[The request]
Rewrite the records starting at the line that contains "List all building" and ending at the end of the records, with "footprints" replaced by "outlines" and nothing else changed. Leave the pictures out.

[Data listing]
════════════════════

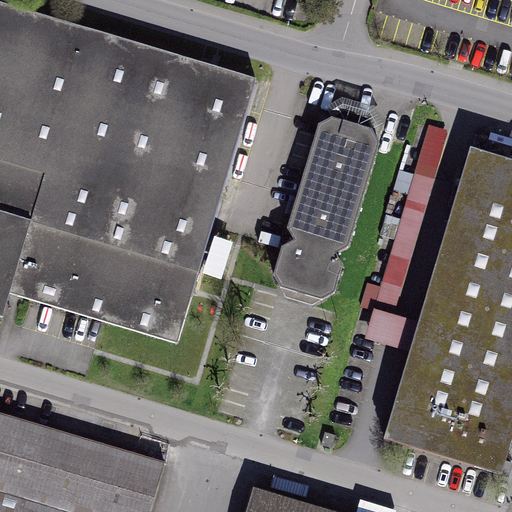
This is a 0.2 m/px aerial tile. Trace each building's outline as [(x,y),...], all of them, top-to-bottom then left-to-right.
[(175,347),(256,84),(0,5),(0,319),(1,320),(9,296),(175,347)] [(384,137),(323,119),(273,286),(334,304),(384,137)] [(427,129),(426,153),(443,154),(445,130),(427,129)] [(511,446),(511,163),(474,151),(385,441),(503,477),(511,446)] [(0,511),(154,511),(168,465),(0,415),(0,511)] [(331,511),(255,488),(247,511),(331,511)]
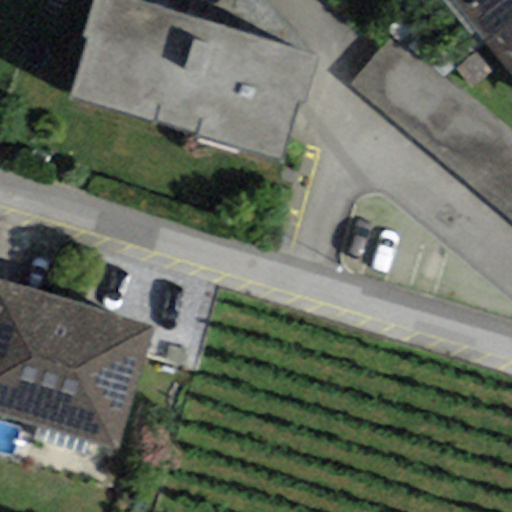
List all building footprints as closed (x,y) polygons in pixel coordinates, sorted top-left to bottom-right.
[(318,58),(134,0),(91,0),(80,35),(87,37),(68,96),(278,162),(297,102),(303,104),(318,58)] [(511,0),(451,0),(486,43),(511,21),(511,0)] [(511,21),(486,43),(511,74),(511,21)] [(511,221),(511,134),(394,34),(351,84),(511,221)] [(151,328),(0,282),(0,414),(114,449),(151,328)]
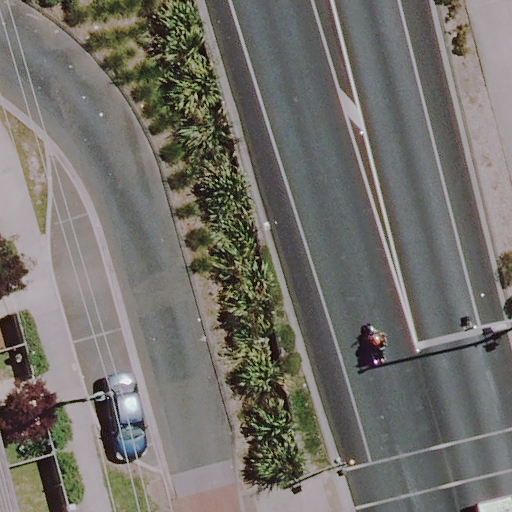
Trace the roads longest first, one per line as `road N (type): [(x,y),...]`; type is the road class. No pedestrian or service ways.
road 1 (residential): [(211,511),(117,154),(74,94),(0,49)]
road 2 (primary): [(456,511),(326,0)]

════════════════════

[Answer for the task]
List all building outlines as closed (x,y) polygons in pixel coordinates, sorted top-left to bottom-right.
[(318,58),(134,0),(91,0),(80,35),(87,37),(68,96),(278,162),(297,102),(303,104),(318,58)] [(511,0),(451,0),(486,43),(511,21),(511,0)] [(511,21),(486,43),(511,74),(511,21)] [(511,221),(511,134),(394,34),(351,84),(511,221)] [(151,328),(0,282),(0,414),(114,449),(151,328)]
Trace the roads longest first, one per line as `road N (type): [(x,y),...]`; type is the road class. No pedestrian or service ways.
road 1 (residential): [(211,511),(117,154),(74,94),(0,49)]
road 2 (primary): [(456,511),(326,0)]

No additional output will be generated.